TASK BRIEF
Once the line with "(211, 269) = (846, 778): turquoise" is found in the material, write out that line and every later line exactly, through the end.

GIVEN RECORDS: Begin

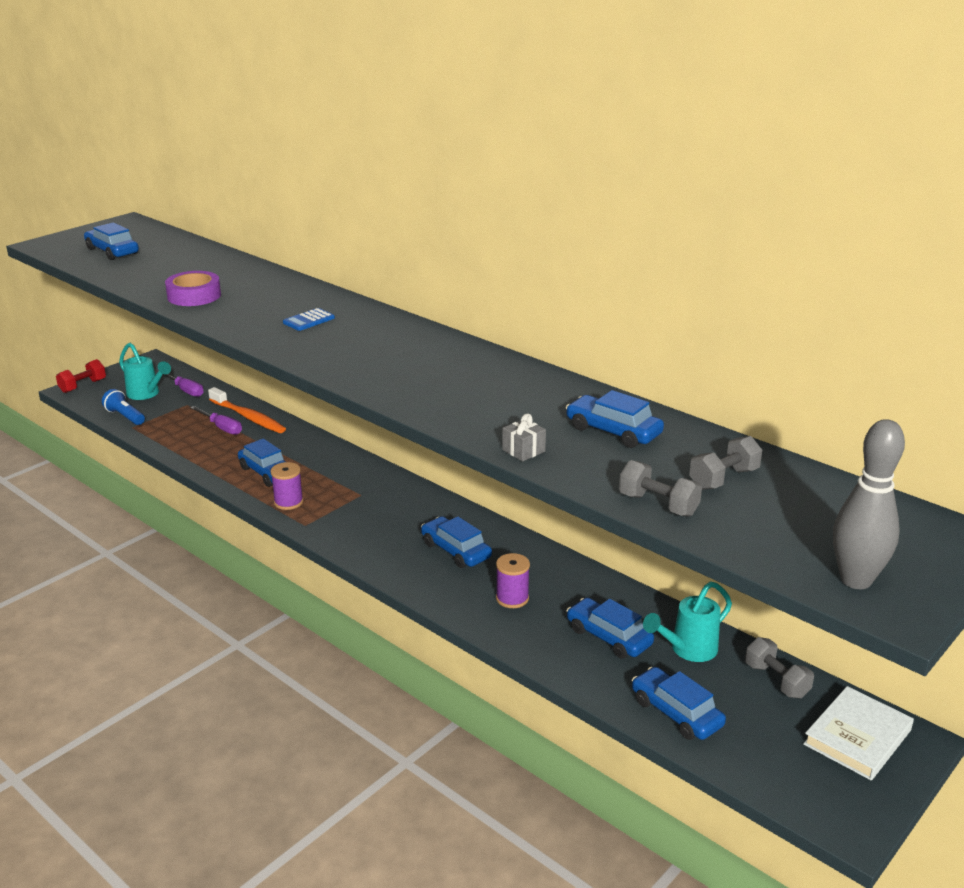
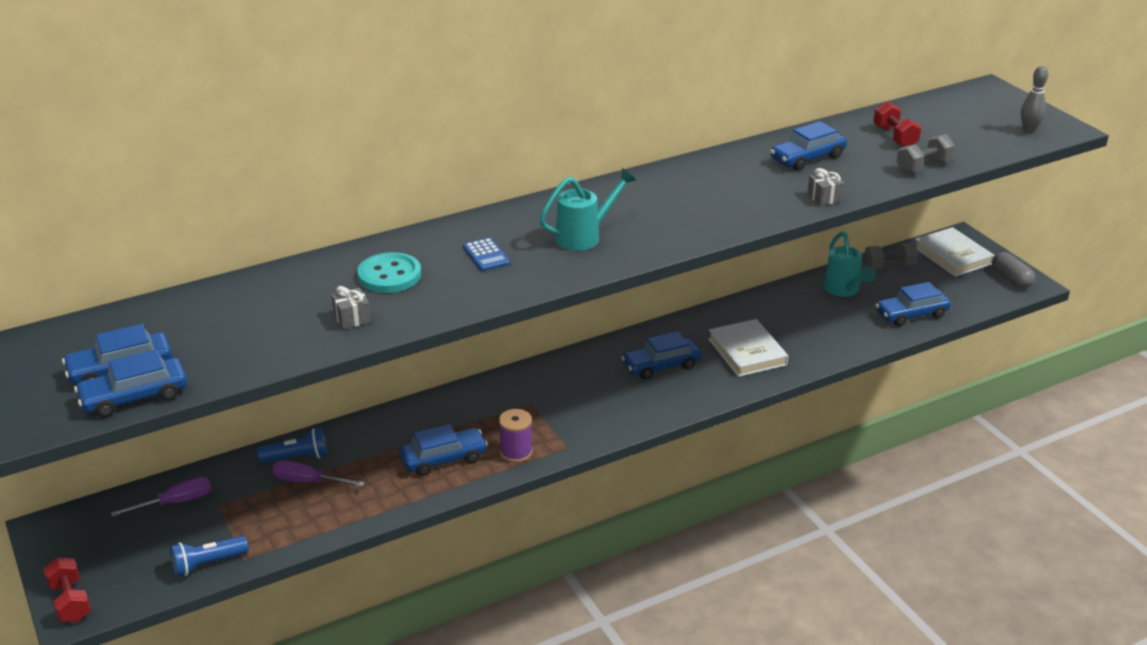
camera: 70 degrees left, 5 degrees up
(146, 394) = (156, 539): turquoise watering can -> turquoise watering can (585, 236)
(194, 296) = (352, 318): purple tape -> grey gift
(222, 428) = (308, 481): purple screwdriver -> purple screwdriver turned 135 degrees counterclockwise
(248, 417) = (297, 457): orange toothbrush -> blue flashlight
(261, 295) = (389, 275): none -> turquoise button
(512, 598) = (747, 352): purple spool -> white book
(609, 636) = (815, 319): blue car -> blue car (134, 397)
(724, 479) = (895, 137): grey dumbbell -> red dumbbell
(847, 804) = (1011, 279): none -> grey capsule
(856, 580) = (1029, 130): grey bowling pin -> grey bowling pin, size x0.60

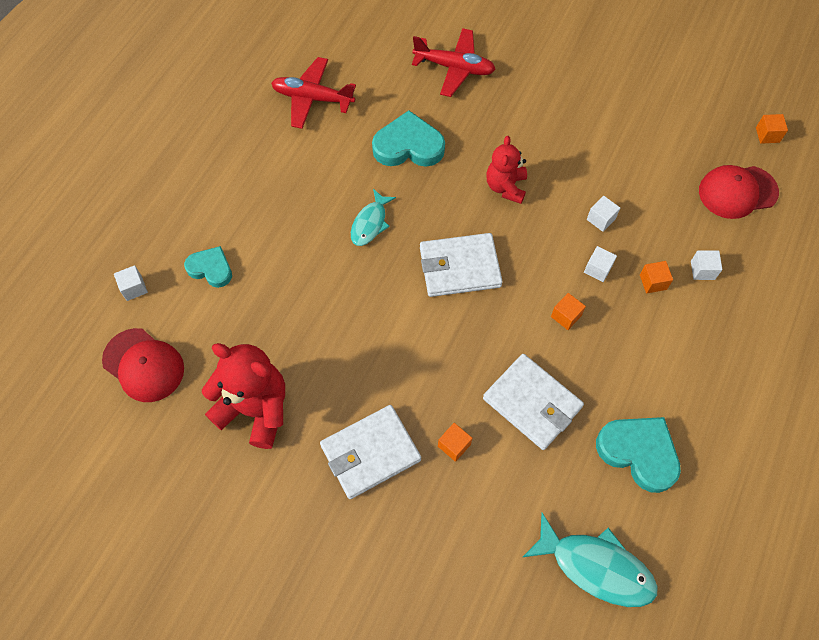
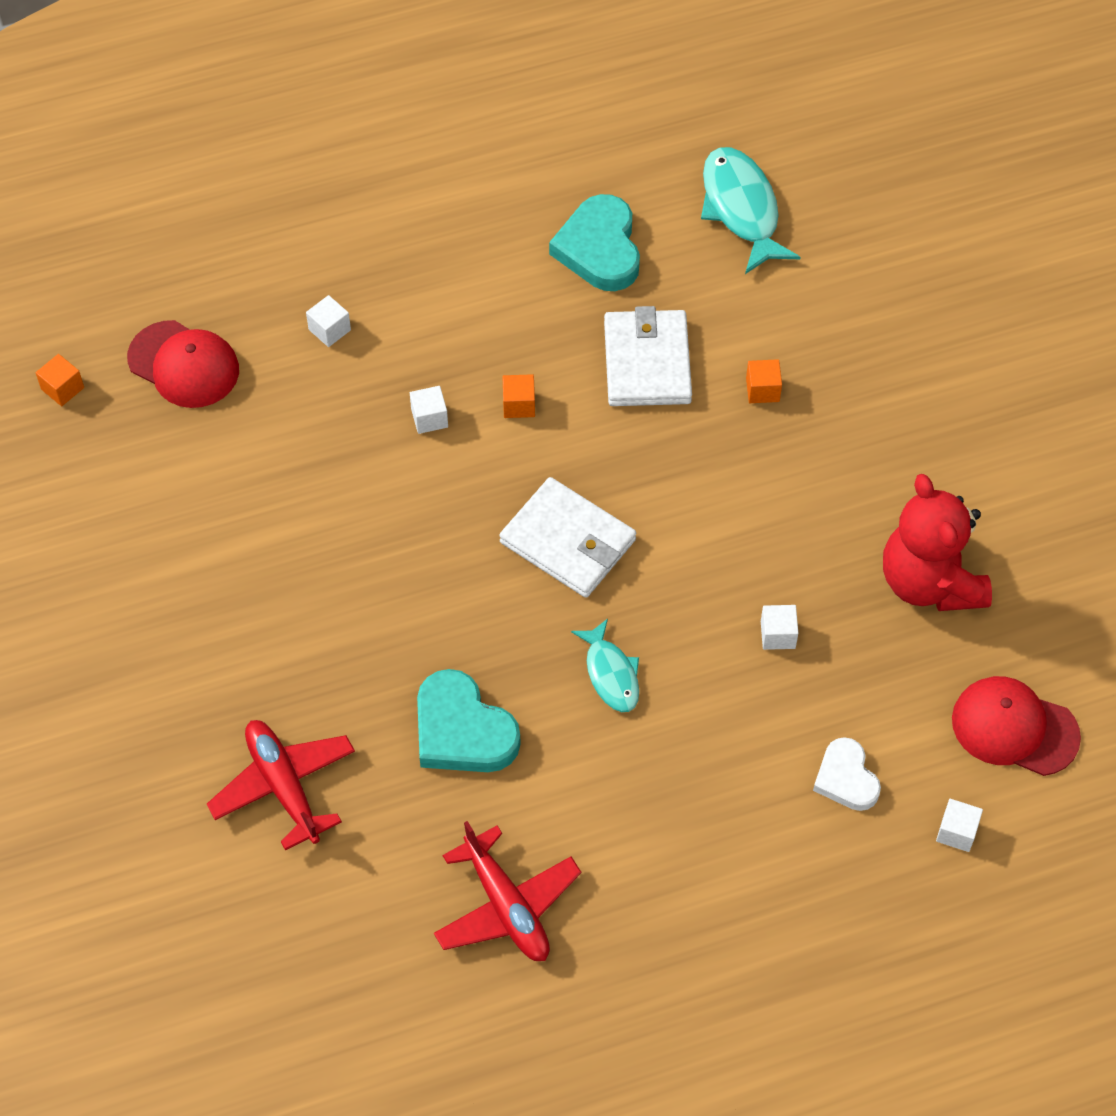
camera: 135 degrees left, 5 degrees down
(143, 365) = (1014, 728): red cap -> red cap turned 60 degrees counterclockwise
(211, 269) = (846, 778): turquoise heart -> white heart
(370, 223) = (611, 674): turquoise fish -> turquoise fish turned 90 degrees clockwise
(370, 453) = (850, 448): white wallet -> none
(505, 187) = (413, 582): red teddy bear -> none
(601, 219) = (359, 461): white cube -> white cube (778, 635)
(653, 282) = (392, 361): orange cube -> none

GIVEN RECORDS: End

YOUR SOLUTION
(211, 269) = (846, 778): turquoise heart -> white heart
(370, 223) = (611, 674): turquoise fish -> turquoise fish turned 90 degrees clockwise
(370, 453) = (850, 448): white wallet -> none
(505, 187) = (413, 582): red teddy bear -> none
(601, 219) = (359, 461): white cube -> white cube (778, 635)
(653, 282) = (392, 361): orange cube -> none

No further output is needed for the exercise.